### REQUIRED ACTION
Your output should be the line with "(245, 114) = (536, 888): none" followed by every remaining line of the entries, reproduced exactly.

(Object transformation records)
....

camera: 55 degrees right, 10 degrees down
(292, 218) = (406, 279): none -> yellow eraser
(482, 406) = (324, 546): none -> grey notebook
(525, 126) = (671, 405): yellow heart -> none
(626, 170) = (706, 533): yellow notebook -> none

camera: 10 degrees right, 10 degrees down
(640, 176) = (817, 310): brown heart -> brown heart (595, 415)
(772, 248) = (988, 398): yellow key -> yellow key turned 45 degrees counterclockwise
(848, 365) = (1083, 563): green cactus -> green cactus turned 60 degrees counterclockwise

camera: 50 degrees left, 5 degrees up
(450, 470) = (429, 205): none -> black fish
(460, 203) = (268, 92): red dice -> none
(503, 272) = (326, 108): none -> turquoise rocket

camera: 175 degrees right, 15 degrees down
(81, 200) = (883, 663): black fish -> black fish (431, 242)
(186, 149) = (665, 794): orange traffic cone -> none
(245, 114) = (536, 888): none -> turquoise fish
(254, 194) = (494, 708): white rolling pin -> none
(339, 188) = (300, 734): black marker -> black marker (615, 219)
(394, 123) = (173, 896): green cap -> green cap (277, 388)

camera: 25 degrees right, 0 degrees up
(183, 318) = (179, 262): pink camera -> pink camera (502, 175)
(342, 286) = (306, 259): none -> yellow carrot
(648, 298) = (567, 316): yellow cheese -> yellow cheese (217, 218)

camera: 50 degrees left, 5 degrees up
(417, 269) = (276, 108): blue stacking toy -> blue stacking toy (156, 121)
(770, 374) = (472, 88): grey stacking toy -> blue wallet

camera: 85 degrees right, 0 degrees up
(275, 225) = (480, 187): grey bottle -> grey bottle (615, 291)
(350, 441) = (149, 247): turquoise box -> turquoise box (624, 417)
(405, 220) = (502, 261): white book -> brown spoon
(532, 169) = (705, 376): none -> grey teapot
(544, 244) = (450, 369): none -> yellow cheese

....

### ANSWER BOX
(245, 114) = (536, 888): none -> turquoise fish
(254, 194) = (494, 708): white rolling pin -> none
(339, 188) = (300, 734): black marker -> black marker (615, 219)
(394, 123) = (173, 896): green cap -> green cap (277, 388)

camera: 25 degrees right, 0 degrees up
(183, 318) = (179, 262): pink camera -> pink camera (502, 175)
(342, 286) = (306, 259): none -> yellow carrot
(648, 298) = (567, 316): yellow cheese -> yellow cheese (217, 218)

camera: 50 degrees left, 5 degrees up
(417, 269) = (276, 108): blue stacking toy -> blue stacking toy (156, 121)
(770, 374) = (472, 88): grey stacking toy -> blue wallet

camera: 85 degrees right, 0 degrees up
(275, 225) = (480, 187): grey bottle -> grey bottle (615, 291)
(350, 441) = (149, 247): turquoise box -> turquoise box (624, 417)
(405, 220) = (502, 261): white book -> brown spoon
(532, 169) = (705, 376): none -> grey teapot
(544, 244) = (450, 369): none -> yellow cheese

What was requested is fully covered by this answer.